=== Section Start ===

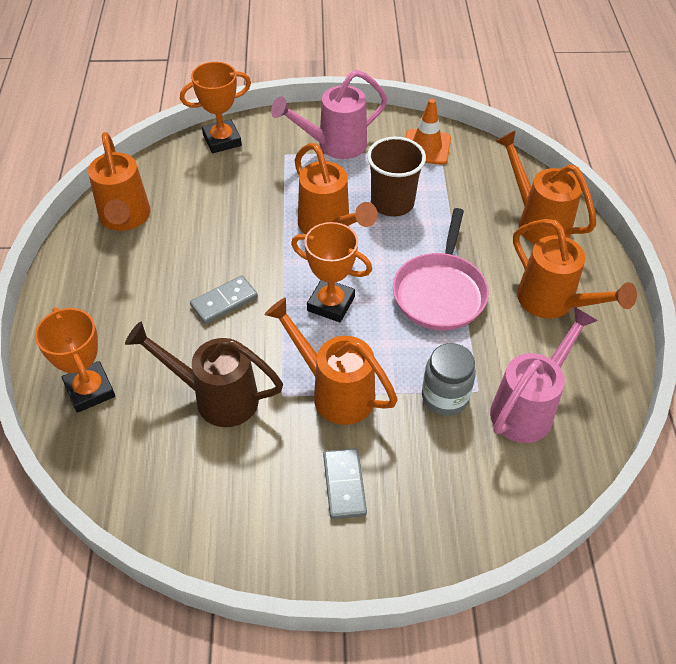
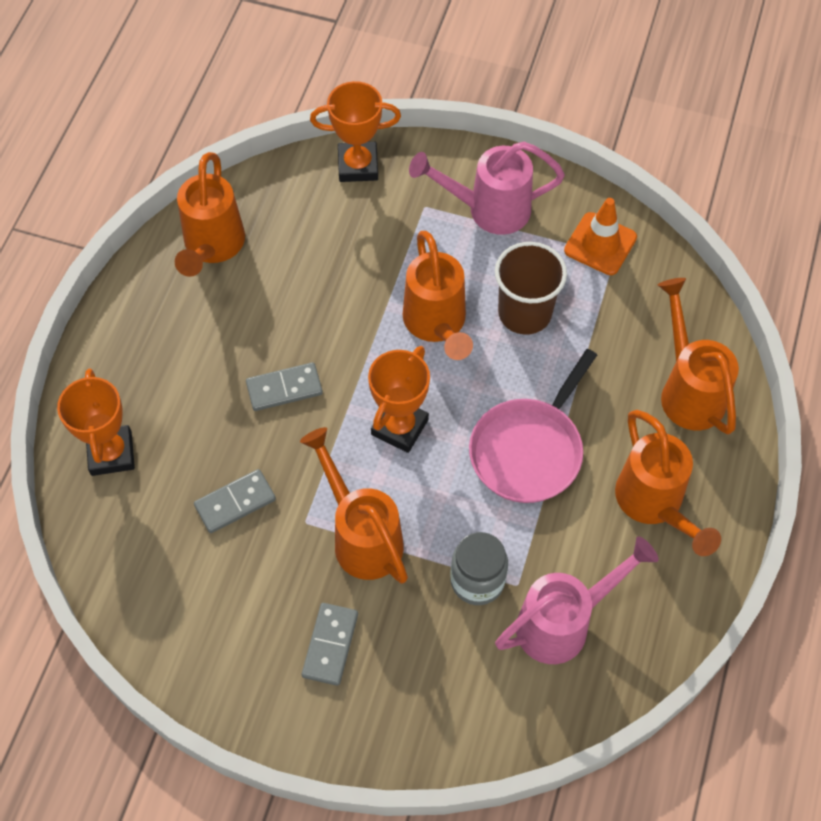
camera: 20 degrees right, 10 degrees up
(215, 397) = (235, 503): brown watering can -> grey domino
(331, 304) = (399, 427): orange trophy -> orange trophy turned 75 degrees clockwise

=== Section End ===

PROBLEM:
Locate the lines above that contain "degrees" and copy them.

OUTPUT OF THE TASK:
camera: 20 degrees right, 10 degrees up
(331, 304) = (399, 427): orange trophy -> orange trophy turned 75 degrees clockwise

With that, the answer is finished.